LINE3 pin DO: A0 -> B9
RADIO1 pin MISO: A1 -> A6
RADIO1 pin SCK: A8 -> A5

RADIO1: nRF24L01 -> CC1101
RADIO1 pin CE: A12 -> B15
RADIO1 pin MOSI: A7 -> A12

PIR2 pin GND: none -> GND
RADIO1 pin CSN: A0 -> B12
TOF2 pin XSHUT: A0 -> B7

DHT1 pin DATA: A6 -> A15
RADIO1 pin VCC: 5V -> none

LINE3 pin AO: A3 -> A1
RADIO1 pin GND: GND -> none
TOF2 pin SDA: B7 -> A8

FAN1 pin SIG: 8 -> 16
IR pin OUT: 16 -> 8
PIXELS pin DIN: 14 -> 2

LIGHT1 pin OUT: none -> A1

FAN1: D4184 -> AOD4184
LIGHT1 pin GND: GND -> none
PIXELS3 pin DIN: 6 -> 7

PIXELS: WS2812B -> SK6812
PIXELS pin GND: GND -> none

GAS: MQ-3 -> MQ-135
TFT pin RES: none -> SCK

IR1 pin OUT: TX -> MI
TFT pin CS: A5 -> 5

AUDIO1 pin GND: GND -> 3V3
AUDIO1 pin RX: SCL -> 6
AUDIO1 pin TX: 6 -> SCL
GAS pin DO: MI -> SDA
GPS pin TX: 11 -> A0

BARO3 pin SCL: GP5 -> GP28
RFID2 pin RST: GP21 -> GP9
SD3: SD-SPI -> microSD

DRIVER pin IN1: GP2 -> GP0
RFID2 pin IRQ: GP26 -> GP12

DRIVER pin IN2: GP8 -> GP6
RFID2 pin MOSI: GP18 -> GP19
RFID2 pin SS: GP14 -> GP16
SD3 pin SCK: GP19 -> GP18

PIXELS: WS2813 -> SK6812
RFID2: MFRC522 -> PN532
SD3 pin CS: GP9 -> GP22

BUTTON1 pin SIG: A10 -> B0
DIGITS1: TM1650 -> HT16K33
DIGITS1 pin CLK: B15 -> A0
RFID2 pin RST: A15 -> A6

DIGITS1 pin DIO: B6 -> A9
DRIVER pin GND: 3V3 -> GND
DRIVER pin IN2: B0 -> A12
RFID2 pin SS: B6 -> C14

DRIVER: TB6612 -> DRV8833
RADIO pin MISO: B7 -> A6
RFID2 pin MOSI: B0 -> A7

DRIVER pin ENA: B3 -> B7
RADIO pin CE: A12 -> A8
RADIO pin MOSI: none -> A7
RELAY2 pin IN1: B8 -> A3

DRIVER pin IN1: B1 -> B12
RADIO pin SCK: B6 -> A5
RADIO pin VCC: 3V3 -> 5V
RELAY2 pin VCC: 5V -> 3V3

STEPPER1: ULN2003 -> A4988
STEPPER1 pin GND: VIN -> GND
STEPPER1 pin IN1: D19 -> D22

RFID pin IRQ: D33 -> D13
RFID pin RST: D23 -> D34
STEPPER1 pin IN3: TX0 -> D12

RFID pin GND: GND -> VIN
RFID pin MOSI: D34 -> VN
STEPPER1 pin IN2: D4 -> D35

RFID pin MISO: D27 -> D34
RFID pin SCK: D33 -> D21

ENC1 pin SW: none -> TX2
════════
*Exercise*. Repeat the entries above verbatim, but only from the line that has "RADIO1 pin MISO: A1 -> A6" down to the line that has "TFT pin RES: none -> SCK", inclusive.

*Exercise answer*.
RADIO1 pin MISO: A1 -> A6
RADIO1 pin SCK: A8 -> A5

RADIO1: nRF24L01 -> CC1101
RADIO1 pin CE: A12 -> B15
RADIO1 pin MOSI: A7 -> A12

PIR2 pin GND: none -> GND
RADIO1 pin CSN: A0 -> B12
TOF2 pin XSHUT: A0 -> B7

DHT1 pin DATA: A6 -> A15
RADIO1 pin VCC: 5V -> none

LINE3 pin AO: A3 -> A1
RADIO1 pin GND: GND -> none
TOF2 pin SDA: B7 -> A8

FAN1 pin SIG: 8 -> 16
IR pin OUT: 16 -> 8
PIXELS pin DIN: 14 -> 2

LIGHT1 pin OUT: none -> A1

FAN1: D4184 -> AOD4184
LIGHT1 pin GND: GND -> none
PIXELS3 pin DIN: 6 -> 7

PIXELS: WS2812B -> SK6812
PIXELS pin GND: GND -> none

GAS: MQ-3 -> MQ-135
TFT pin RES: none -> SCK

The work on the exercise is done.